## DIRECTIONS FOR THIS TASK
Wherever a line in the data holds the word "every", pull that line out.

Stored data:
· · · · · · ·

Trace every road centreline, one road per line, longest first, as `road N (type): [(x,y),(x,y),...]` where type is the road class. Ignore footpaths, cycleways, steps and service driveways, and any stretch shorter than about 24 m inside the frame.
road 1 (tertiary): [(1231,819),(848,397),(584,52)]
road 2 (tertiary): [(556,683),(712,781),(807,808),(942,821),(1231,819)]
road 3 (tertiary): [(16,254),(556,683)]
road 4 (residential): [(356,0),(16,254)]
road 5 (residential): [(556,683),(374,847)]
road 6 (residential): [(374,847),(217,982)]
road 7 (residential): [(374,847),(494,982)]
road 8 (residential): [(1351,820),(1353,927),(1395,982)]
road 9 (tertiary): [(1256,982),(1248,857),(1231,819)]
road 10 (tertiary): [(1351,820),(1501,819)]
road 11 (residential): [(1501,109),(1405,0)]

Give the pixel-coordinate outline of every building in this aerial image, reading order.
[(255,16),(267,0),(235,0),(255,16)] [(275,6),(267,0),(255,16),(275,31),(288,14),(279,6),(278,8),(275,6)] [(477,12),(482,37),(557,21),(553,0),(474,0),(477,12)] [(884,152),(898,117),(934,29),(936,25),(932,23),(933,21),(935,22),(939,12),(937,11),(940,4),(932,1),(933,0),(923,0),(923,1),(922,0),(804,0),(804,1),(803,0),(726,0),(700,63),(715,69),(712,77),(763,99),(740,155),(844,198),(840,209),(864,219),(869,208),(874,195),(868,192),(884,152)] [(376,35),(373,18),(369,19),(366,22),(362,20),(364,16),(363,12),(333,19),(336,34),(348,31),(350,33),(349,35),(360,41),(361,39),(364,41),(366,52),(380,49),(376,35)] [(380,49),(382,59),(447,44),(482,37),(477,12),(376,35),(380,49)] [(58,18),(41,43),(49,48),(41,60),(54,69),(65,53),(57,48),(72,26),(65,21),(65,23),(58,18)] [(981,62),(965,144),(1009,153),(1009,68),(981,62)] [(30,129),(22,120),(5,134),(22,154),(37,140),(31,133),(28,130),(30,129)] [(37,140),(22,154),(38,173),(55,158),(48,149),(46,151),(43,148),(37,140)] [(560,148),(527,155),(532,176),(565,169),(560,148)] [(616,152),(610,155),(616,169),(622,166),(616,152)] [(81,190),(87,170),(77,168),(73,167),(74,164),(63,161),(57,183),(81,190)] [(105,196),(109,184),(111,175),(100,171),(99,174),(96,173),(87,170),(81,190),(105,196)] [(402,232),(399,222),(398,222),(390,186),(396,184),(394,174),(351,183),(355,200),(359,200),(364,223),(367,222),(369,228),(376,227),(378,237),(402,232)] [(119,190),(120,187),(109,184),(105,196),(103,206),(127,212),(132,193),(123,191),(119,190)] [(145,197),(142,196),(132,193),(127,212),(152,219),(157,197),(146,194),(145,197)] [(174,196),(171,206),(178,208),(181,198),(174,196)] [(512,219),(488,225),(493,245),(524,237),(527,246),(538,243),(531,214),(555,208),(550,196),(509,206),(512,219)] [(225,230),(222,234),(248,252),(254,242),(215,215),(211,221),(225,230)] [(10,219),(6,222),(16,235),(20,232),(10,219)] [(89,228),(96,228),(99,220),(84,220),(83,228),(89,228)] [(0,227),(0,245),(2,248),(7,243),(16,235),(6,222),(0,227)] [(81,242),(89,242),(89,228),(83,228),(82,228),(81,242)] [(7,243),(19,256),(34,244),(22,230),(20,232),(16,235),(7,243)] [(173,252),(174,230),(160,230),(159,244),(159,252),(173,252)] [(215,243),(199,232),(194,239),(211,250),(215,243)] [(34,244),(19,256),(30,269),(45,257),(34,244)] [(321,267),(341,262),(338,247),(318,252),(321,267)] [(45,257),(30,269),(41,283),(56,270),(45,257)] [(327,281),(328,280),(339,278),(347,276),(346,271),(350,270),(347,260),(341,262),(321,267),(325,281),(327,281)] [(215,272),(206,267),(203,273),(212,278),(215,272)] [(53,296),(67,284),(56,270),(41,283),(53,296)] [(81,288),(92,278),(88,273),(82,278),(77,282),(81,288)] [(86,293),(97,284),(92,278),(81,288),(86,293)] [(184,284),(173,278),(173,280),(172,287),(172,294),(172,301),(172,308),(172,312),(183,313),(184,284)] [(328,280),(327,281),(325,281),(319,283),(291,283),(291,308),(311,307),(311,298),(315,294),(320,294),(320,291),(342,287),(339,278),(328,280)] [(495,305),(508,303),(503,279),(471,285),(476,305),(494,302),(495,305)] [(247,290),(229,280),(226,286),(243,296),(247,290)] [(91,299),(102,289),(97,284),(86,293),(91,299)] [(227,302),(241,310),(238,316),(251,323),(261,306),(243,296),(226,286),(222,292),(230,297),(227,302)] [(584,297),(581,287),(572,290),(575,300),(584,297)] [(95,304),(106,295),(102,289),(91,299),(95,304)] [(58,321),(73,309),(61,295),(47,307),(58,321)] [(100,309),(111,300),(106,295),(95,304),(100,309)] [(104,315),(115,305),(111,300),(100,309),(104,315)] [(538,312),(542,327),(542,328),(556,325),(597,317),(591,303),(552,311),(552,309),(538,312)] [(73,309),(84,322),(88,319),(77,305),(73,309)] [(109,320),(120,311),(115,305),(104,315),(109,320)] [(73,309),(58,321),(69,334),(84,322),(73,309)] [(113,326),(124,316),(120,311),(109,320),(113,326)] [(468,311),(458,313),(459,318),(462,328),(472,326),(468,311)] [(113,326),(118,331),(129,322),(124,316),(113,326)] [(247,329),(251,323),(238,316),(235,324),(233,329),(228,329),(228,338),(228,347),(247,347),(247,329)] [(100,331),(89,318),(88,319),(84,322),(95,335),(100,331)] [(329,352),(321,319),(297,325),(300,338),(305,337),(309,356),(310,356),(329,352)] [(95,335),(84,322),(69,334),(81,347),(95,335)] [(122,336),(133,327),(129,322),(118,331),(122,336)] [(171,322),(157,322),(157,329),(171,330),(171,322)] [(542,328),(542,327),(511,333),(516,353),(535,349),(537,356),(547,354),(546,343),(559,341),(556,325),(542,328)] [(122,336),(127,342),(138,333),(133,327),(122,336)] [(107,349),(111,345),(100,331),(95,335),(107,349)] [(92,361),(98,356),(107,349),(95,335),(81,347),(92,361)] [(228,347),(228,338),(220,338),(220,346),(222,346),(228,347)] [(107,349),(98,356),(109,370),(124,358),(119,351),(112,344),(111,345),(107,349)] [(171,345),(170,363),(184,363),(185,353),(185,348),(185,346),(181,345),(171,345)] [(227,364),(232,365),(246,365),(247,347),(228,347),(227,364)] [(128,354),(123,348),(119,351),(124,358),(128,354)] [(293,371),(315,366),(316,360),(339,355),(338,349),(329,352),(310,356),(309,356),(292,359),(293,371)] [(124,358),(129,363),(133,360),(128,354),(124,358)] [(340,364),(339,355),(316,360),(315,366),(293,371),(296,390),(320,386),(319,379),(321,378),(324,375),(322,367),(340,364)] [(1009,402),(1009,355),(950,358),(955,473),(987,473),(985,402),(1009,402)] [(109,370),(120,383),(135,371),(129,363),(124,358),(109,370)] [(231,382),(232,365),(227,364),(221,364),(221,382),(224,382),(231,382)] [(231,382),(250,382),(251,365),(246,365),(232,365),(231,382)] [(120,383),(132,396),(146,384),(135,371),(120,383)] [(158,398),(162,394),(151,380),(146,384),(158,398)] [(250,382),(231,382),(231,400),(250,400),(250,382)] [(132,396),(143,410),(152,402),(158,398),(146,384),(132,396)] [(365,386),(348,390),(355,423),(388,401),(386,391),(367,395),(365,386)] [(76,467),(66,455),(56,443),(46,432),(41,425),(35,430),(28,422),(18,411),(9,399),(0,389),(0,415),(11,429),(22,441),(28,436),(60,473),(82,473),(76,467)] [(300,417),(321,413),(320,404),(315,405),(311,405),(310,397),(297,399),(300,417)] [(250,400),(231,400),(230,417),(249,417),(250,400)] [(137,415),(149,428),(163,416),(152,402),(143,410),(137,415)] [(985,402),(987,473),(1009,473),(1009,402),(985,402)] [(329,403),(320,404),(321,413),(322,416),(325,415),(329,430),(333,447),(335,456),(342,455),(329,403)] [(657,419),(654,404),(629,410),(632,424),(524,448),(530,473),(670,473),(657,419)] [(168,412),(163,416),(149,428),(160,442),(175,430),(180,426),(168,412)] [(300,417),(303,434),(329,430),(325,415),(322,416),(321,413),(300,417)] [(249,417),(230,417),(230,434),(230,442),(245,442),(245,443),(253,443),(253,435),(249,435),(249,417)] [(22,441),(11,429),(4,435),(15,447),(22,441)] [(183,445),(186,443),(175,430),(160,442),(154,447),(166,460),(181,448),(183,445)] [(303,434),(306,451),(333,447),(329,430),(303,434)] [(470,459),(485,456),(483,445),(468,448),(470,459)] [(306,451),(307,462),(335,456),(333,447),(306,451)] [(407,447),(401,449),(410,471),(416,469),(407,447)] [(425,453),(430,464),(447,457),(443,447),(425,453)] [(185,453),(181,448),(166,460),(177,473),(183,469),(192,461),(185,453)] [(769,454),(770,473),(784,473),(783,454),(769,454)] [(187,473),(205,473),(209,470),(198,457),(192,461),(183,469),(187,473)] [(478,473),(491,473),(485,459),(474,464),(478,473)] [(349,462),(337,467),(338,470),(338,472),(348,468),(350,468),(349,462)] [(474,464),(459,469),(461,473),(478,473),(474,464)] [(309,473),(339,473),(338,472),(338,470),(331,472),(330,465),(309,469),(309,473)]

· · · · · · ·

## TASK ANSWER
Trace every road centreline, one road per line, longest first, as `road N (type): [(x,y),(x,y),...]` where type is the road class. Ignore footpaths, cycleways, steps and service driveways, and any stretch shorter than about 24 m inside the frame.
Give the pixel-coordinate outline of every building in this aerial image, reading order.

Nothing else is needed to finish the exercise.